_Dataset content_
/---
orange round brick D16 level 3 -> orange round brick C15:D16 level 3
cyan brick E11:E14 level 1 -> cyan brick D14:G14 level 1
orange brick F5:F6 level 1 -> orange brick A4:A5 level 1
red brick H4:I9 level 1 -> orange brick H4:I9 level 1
\---
/---
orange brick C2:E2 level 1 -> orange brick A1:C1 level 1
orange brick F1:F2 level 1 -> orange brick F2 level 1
\---
_Work task_
Which lines of the listing contain the string "orange"? Copy every one of them.

_Result of this exercise_
orange round brick D16 level 3 -> orange round brick C15:D16 level 3
orange brick F5:F6 level 1 -> orange brick A4:A5 level 1
red brick H4:I9 level 1 -> orange brick H4:I9 level 1
orange brick C2:E2 level 1 -> orange brick A1:C1 level 1
orange brick F1:F2 level 1 -> orange brick F2 level 1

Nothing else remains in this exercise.